**ACTIVITY:** The lines below, from the first through the one containing "What was the crimson", are to be given again exactly, with pictures left out and nothing added.

**RECORDS SHOWN:**
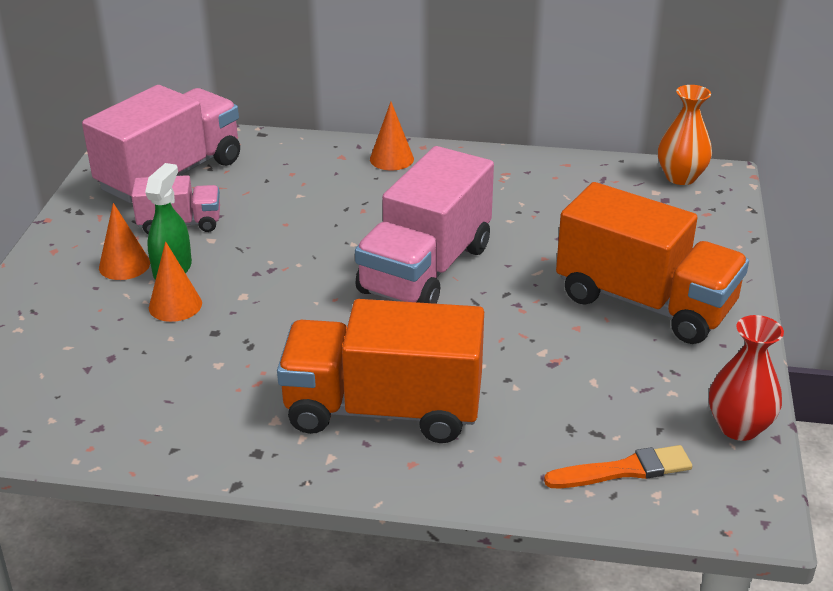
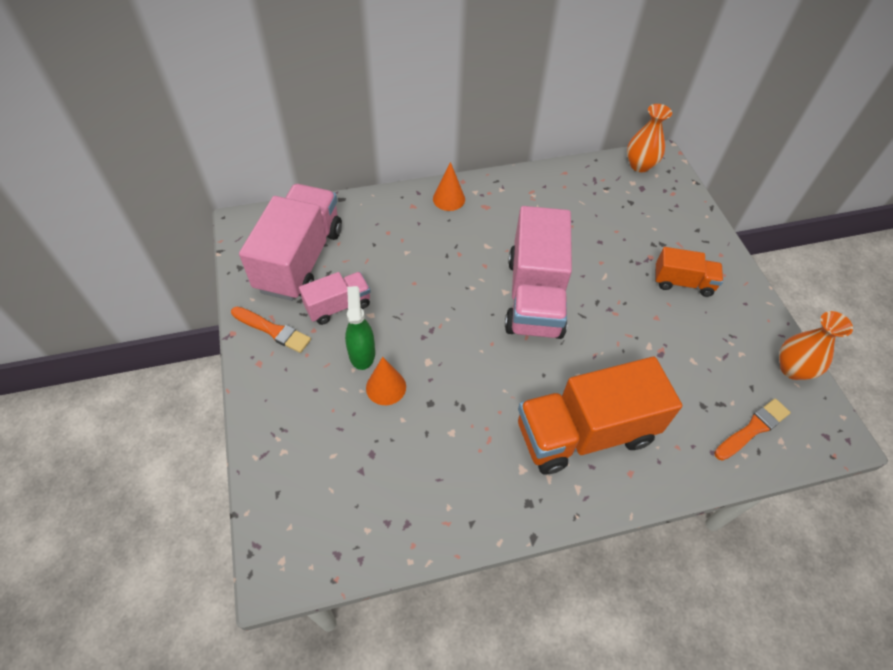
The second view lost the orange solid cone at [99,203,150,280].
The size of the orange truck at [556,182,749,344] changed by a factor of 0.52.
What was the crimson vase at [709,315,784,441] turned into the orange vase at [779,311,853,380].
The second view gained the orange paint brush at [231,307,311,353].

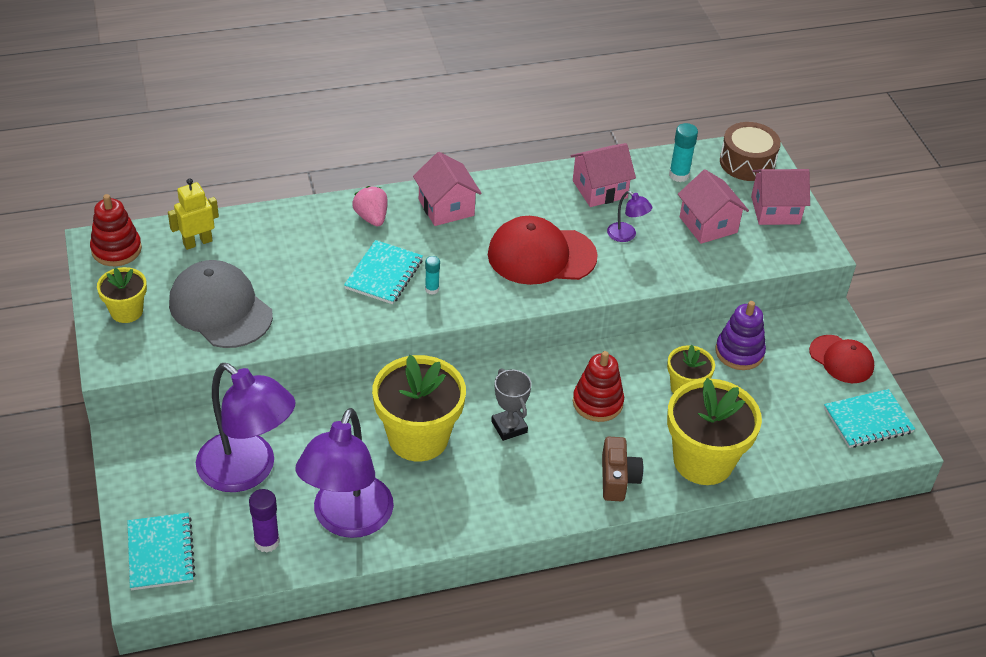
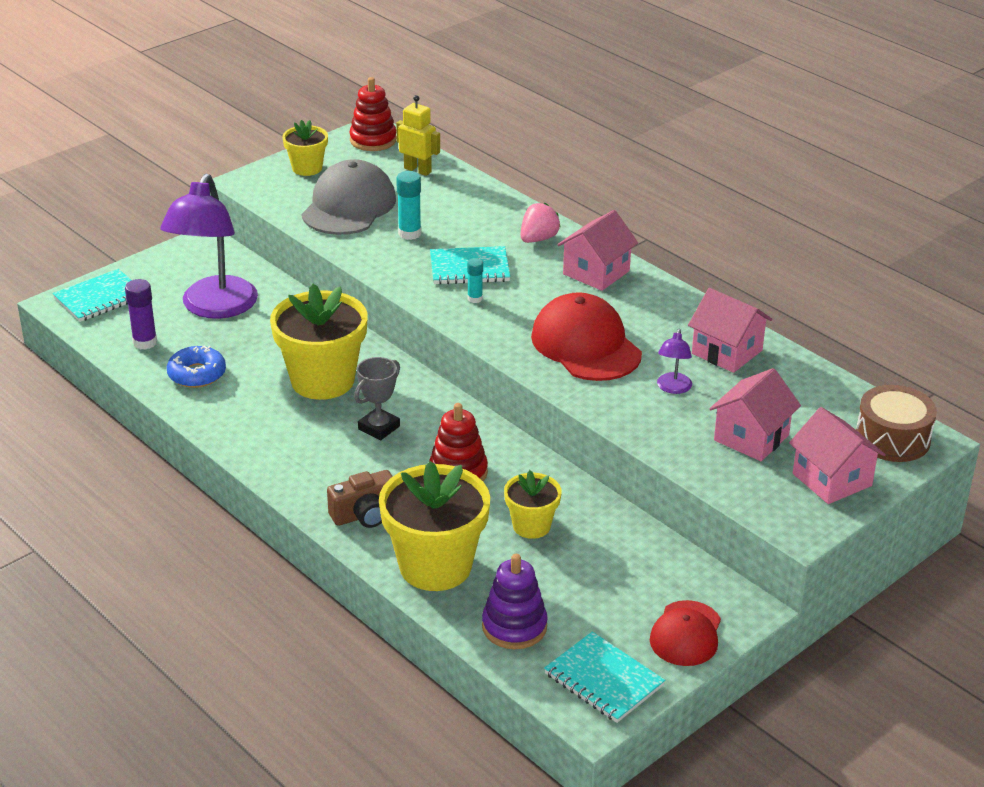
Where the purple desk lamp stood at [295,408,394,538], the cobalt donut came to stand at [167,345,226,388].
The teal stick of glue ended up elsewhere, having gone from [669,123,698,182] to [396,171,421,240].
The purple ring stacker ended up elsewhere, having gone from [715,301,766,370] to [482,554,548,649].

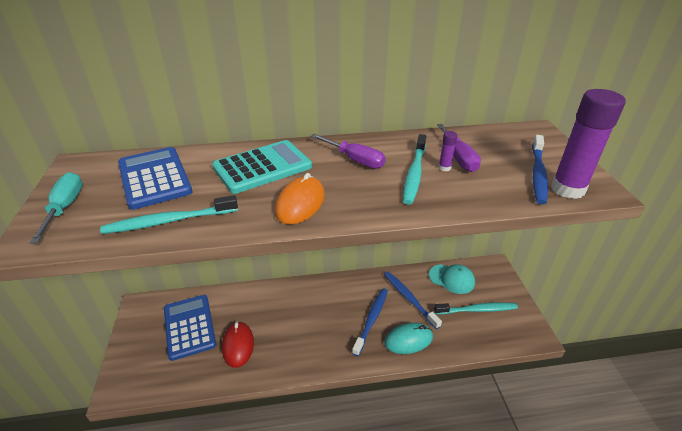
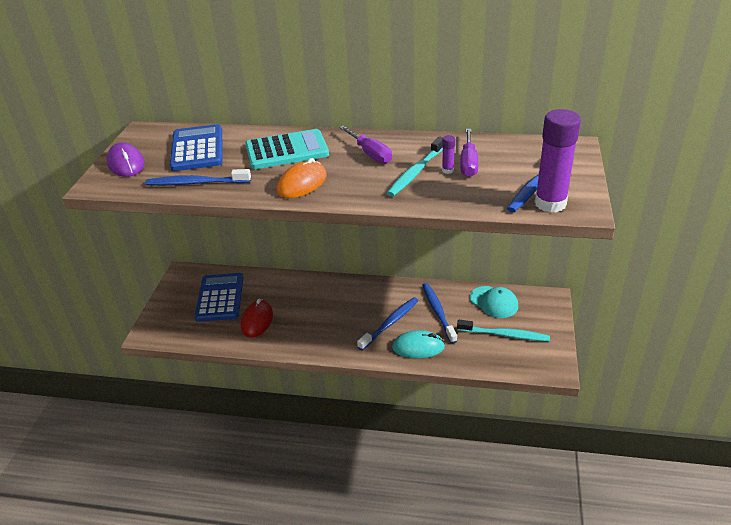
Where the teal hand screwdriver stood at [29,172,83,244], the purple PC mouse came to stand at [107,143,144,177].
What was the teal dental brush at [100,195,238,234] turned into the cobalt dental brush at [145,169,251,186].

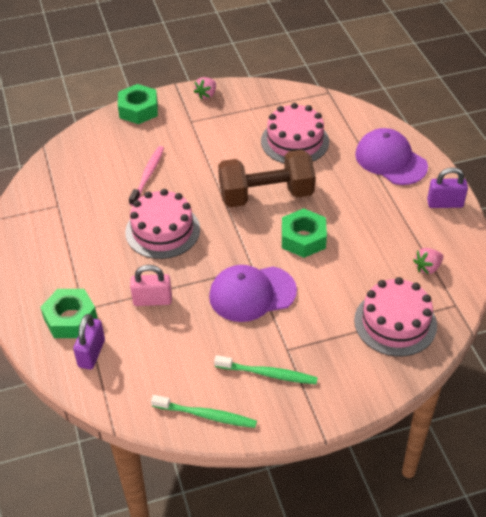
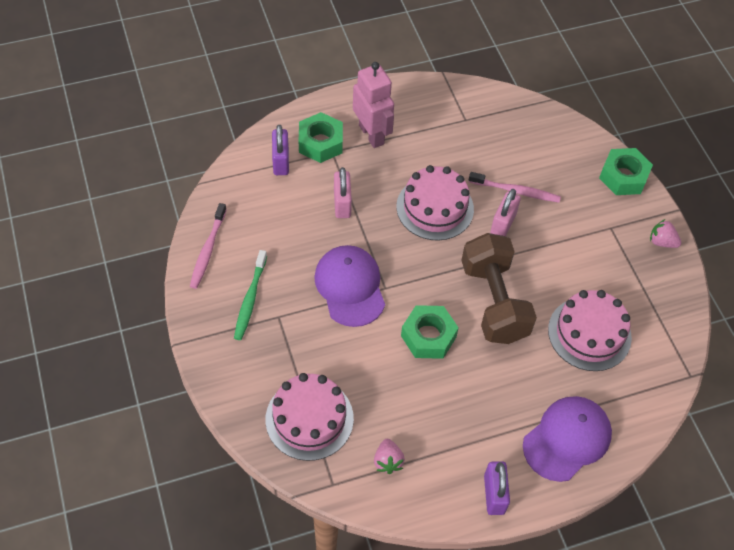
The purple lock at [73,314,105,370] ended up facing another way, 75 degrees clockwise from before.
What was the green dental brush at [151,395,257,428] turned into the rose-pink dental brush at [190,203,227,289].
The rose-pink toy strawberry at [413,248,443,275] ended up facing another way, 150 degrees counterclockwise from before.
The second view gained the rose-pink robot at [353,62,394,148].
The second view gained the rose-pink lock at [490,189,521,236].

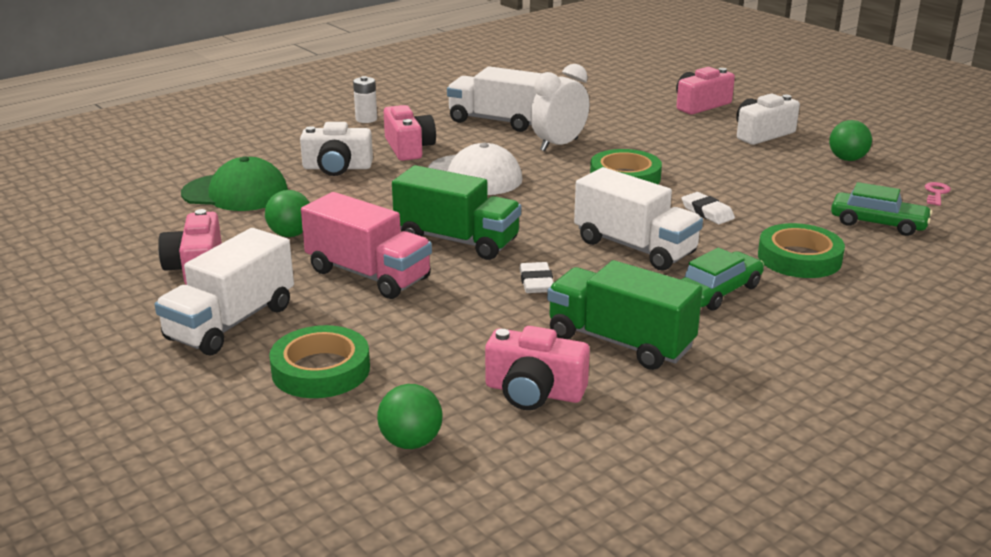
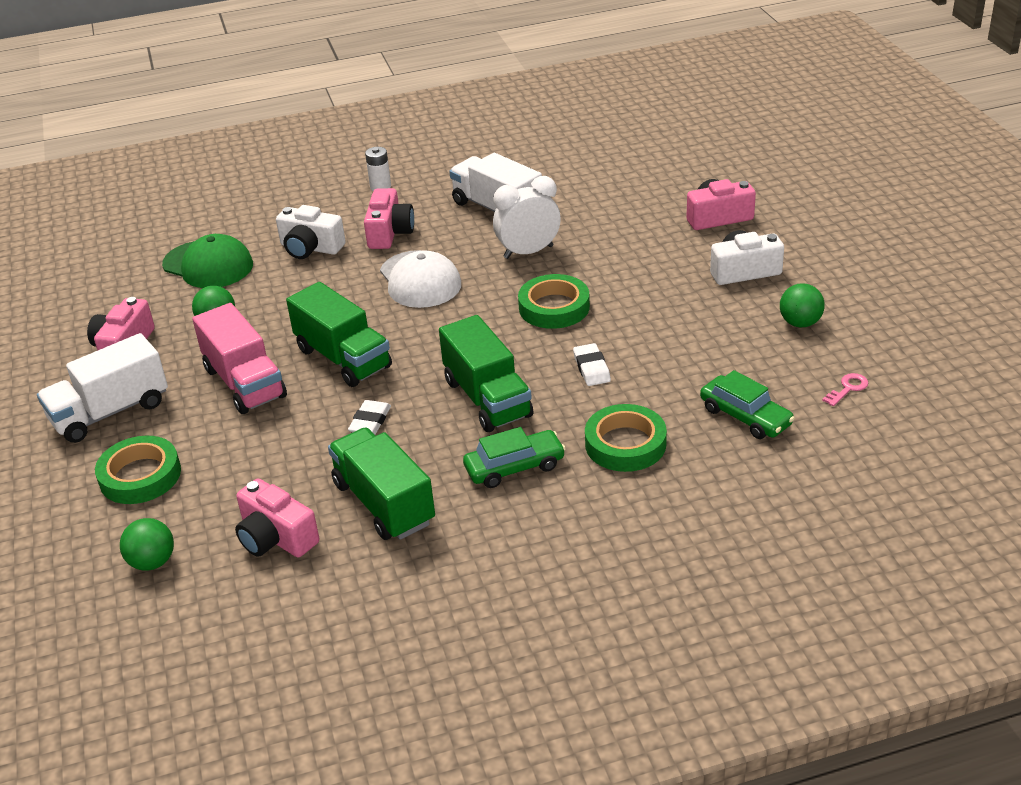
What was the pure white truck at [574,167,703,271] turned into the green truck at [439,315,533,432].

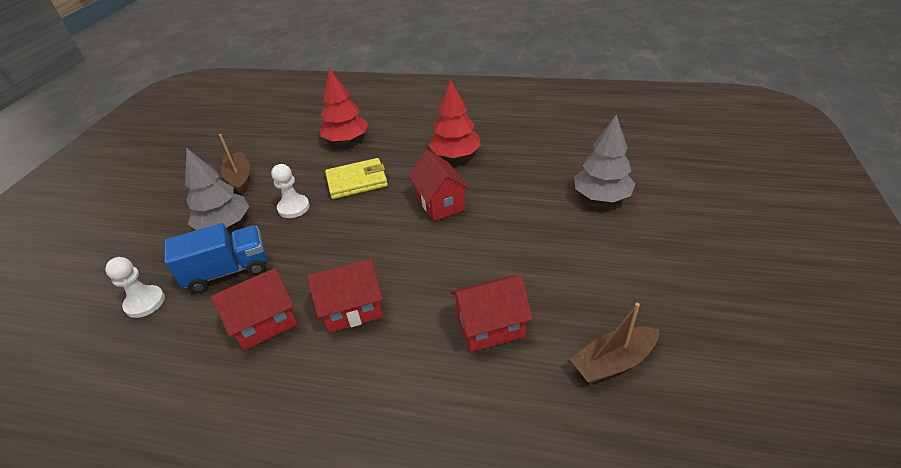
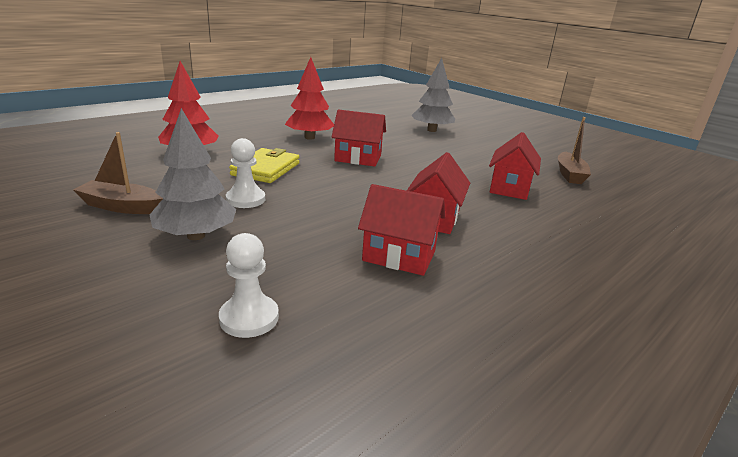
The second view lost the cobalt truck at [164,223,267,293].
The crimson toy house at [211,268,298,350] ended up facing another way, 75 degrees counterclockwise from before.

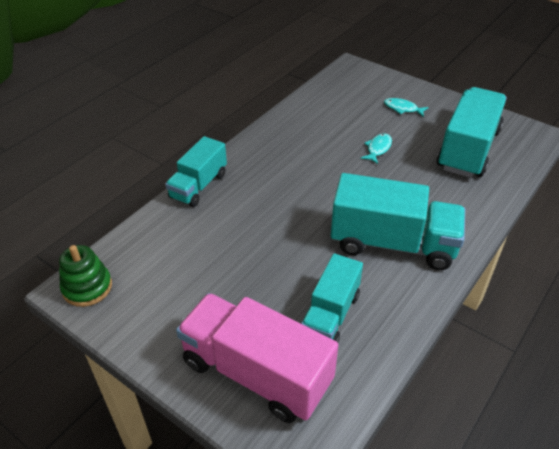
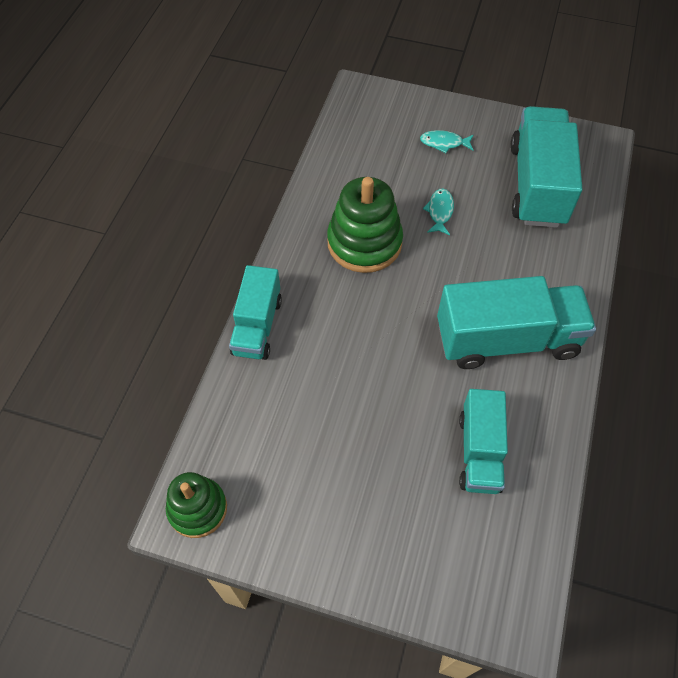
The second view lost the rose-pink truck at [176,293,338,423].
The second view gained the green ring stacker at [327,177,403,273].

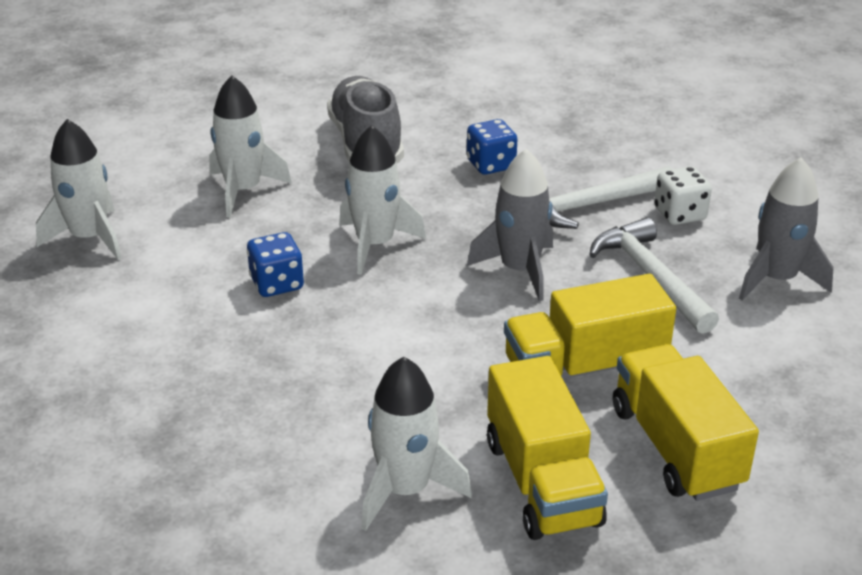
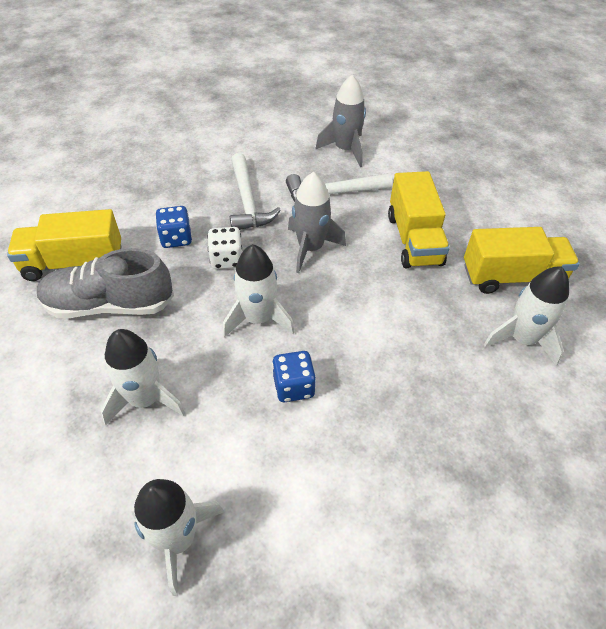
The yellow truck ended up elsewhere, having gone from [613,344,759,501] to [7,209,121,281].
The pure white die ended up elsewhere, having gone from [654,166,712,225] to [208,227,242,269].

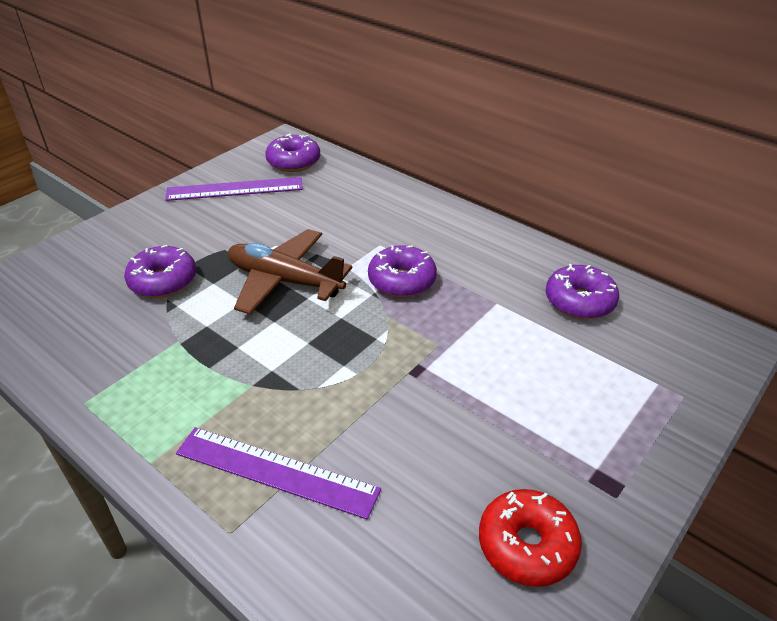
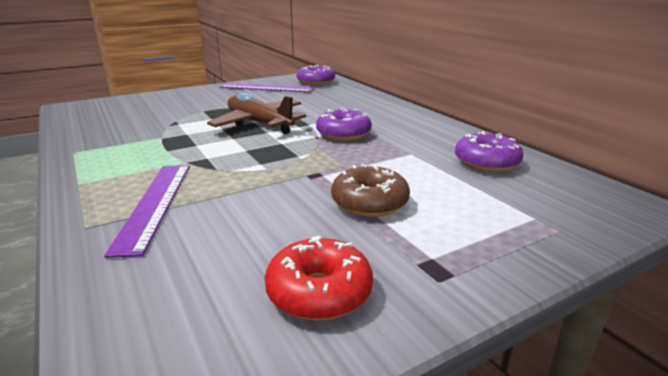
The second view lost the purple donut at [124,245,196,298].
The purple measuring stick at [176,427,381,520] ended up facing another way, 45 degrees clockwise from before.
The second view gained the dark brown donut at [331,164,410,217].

**SOLUTION TO THIS PROBLEM:**
The second view lost the orange solid cone at [99,203,150,280].
The size of the orange truck at [556,182,749,344] changed by a factor of 0.52.
What was the crimson vase at [709,315,784,441] turned into the orange vase at [779,311,853,380].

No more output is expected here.